■ **Task goal**
Instruction for the entries that follow: retype exactly the lines from the line with "grey vase [645,214,700,324]" to the line with "white book [435,362,594,481]", both included, and omit all others.

--- --- ---

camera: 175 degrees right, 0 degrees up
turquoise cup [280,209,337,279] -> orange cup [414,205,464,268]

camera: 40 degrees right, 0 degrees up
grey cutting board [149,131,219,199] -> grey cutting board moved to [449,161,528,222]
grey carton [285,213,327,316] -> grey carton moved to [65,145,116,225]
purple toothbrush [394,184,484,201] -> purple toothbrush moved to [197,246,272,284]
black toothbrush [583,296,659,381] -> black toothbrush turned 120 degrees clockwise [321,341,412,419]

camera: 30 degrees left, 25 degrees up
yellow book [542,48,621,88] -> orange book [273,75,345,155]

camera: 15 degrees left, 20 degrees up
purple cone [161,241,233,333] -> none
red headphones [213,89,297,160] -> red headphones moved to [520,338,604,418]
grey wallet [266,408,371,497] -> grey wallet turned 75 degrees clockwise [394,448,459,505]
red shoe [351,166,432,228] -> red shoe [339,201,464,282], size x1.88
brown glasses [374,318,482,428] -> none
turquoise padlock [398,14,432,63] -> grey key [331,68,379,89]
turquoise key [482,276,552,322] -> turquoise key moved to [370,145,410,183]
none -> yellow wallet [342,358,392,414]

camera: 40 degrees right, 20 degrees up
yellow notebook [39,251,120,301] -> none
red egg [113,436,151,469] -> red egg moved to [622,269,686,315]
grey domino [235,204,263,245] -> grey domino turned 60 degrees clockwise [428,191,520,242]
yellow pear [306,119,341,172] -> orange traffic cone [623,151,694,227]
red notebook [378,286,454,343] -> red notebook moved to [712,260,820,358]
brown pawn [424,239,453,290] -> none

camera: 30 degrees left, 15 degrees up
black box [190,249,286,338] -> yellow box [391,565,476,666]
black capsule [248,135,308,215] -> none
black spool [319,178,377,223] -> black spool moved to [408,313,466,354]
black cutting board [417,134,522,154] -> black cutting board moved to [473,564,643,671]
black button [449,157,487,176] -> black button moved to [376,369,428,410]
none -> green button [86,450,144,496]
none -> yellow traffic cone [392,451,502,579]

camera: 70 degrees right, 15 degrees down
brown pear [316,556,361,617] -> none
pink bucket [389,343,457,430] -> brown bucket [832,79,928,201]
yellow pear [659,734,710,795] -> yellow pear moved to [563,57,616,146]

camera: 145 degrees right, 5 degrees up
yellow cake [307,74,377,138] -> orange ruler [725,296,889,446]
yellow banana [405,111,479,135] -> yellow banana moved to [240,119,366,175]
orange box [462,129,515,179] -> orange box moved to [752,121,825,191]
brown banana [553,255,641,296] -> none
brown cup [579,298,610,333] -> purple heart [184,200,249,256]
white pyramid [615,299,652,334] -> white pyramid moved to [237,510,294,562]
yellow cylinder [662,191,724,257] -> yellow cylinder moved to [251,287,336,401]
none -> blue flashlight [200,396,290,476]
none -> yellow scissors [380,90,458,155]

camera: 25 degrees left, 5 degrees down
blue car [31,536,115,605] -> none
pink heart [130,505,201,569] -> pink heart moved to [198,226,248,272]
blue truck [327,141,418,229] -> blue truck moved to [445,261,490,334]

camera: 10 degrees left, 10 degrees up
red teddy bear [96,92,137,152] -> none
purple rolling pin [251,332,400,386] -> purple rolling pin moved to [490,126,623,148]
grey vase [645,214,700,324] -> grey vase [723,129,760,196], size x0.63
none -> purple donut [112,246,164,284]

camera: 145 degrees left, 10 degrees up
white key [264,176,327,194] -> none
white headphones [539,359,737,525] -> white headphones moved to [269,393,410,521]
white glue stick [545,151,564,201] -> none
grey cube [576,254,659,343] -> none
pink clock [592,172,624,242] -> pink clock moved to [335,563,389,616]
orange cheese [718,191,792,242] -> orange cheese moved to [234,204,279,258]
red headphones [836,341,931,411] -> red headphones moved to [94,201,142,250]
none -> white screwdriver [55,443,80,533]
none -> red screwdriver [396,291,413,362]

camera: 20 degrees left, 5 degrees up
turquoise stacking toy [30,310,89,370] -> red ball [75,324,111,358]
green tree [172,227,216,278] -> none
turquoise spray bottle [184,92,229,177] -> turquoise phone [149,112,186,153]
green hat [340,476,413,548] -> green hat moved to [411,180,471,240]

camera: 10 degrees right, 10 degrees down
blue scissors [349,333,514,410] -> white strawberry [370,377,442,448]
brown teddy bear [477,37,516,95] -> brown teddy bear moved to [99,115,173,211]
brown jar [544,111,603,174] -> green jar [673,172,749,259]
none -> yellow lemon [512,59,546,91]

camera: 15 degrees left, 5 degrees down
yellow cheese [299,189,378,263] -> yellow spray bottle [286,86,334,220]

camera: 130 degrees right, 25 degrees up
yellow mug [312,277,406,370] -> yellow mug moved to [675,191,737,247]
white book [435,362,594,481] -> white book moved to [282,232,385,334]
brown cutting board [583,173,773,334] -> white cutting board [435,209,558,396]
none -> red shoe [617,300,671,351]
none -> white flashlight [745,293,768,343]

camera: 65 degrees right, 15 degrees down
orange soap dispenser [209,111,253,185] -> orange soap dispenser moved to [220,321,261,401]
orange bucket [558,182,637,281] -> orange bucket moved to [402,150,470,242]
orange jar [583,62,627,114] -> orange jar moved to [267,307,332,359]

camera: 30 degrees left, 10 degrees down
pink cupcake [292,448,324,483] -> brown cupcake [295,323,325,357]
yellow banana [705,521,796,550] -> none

--- --- ---

■ **Result of the task**
grey vase [645,214,700,324] -> grey vase [723,129,760,196], size x0.63
none -> purple donut [112,246,164,284]

camera: 145 degrees left, 10 degrees up
white key [264,176,327,194] -> none
white headphones [539,359,737,525] -> white headphones moved to [269,393,410,521]
white glue stick [545,151,564,201] -> none
grey cube [576,254,659,343] -> none
pink clock [592,172,624,242] -> pink clock moved to [335,563,389,616]
orange cheese [718,191,792,242] -> orange cheese moved to [234,204,279,258]
red headphones [836,341,931,411] -> red headphones moved to [94,201,142,250]
none -> white screwdriver [55,443,80,533]
none -> red screwdriver [396,291,413,362]

camera: 20 degrees left, 5 degrees up
turquoise stacking toy [30,310,89,370] -> red ball [75,324,111,358]
green tree [172,227,216,278] -> none
turquoise spray bottle [184,92,229,177] -> turquoise phone [149,112,186,153]
green hat [340,476,413,548] -> green hat moved to [411,180,471,240]

camera: 10 degrees right, 10 degrees down
blue scissors [349,333,514,410] -> white strawberry [370,377,442,448]
brown teddy bear [477,37,516,95] -> brown teddy bear moved to [99,115,173,211]
brown jar [544,111,603,174] -> green jar [673,172,749,259]
none -> yellow lemon [512,59,546,91]

camera: 15 degrees left, 5 degrees down
yellow cheese [299,189,378,263] -> yellow spray bottle [286,86,334,220]

camera: 130 degrees right, 25 degrees up
yellow mug [312,277,406,370] -> yellow mug moved to [675,191,737,247]
white book [435,362,594,481] -> white book moved to [282,232,385,334]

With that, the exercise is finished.